BEGIN Data shown

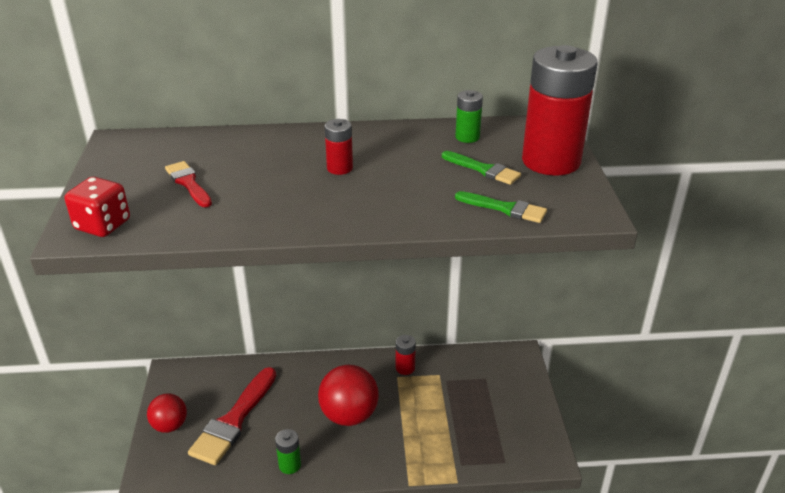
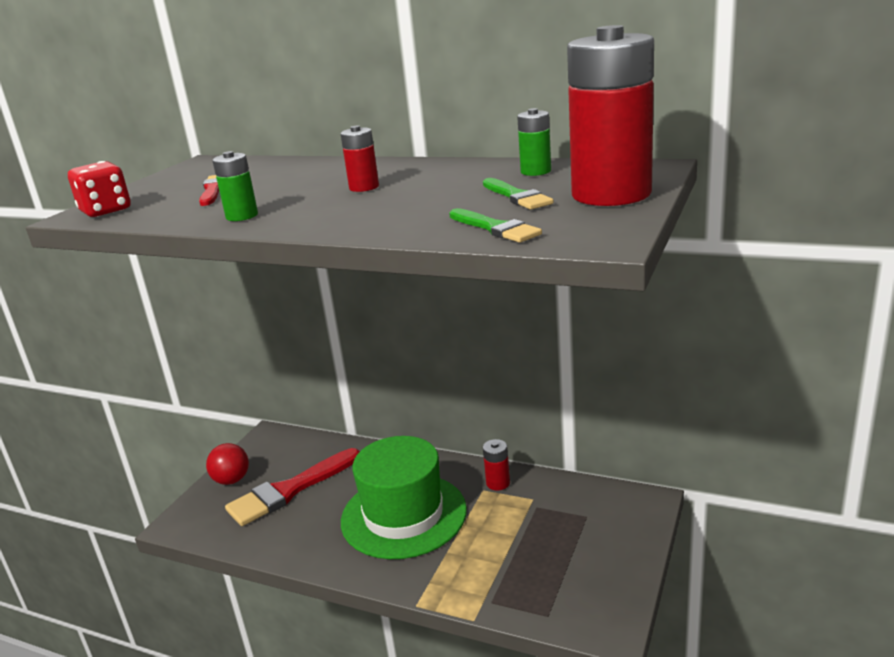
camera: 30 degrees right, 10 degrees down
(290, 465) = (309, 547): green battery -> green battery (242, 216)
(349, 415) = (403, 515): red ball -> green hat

END Data shown
BEGIN Data shown

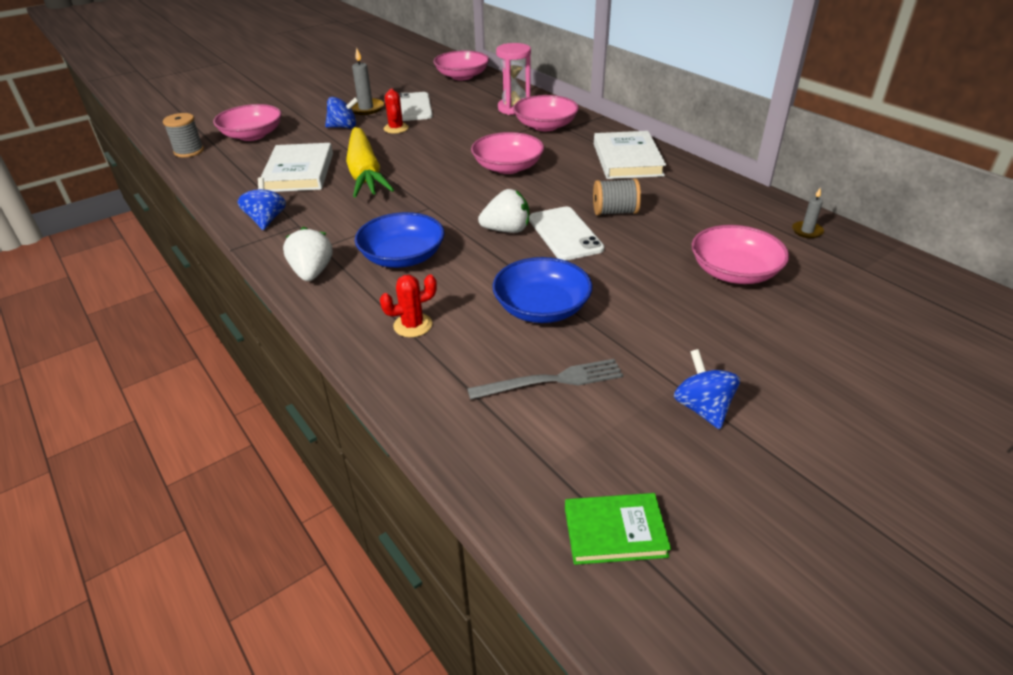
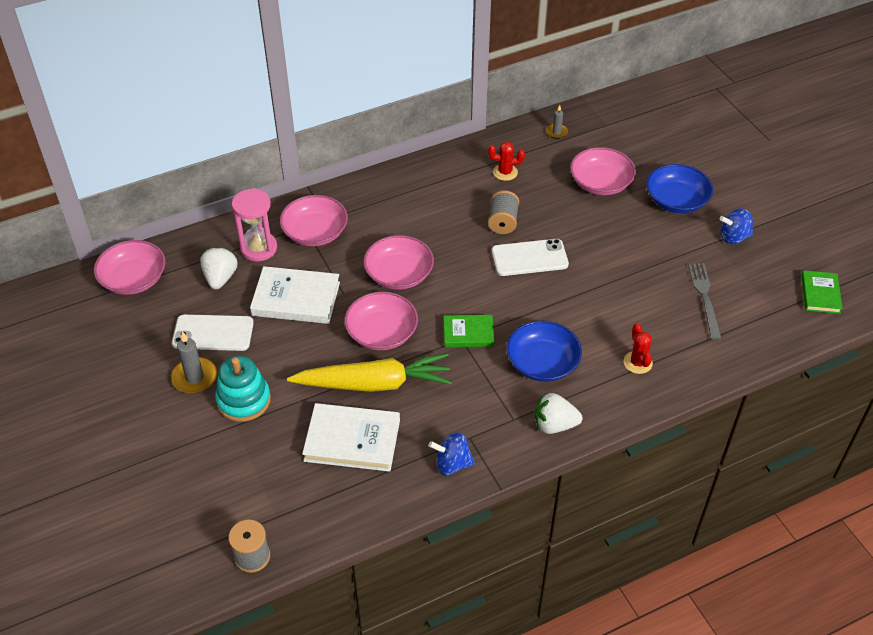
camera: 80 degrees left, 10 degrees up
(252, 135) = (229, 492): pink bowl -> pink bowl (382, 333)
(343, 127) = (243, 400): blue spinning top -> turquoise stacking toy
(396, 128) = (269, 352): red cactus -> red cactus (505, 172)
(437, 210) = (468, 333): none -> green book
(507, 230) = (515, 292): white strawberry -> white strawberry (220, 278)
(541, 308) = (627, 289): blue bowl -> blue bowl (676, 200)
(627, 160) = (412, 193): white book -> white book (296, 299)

END Data shown

Your instructions: Reproduce exactly the entries above, limited to the lines from the one with "camera: 30 degrees right, 10 degrees down" through the one with "(349, 415) = (403, 515): red", both included.

Result of the exercise:
camera: 30 degrees right, 10 degrees down
(290, 465) = (309, 547): green battery -> green battery (242, 216)
(349, 415) = (403, 515): red ball -> green hat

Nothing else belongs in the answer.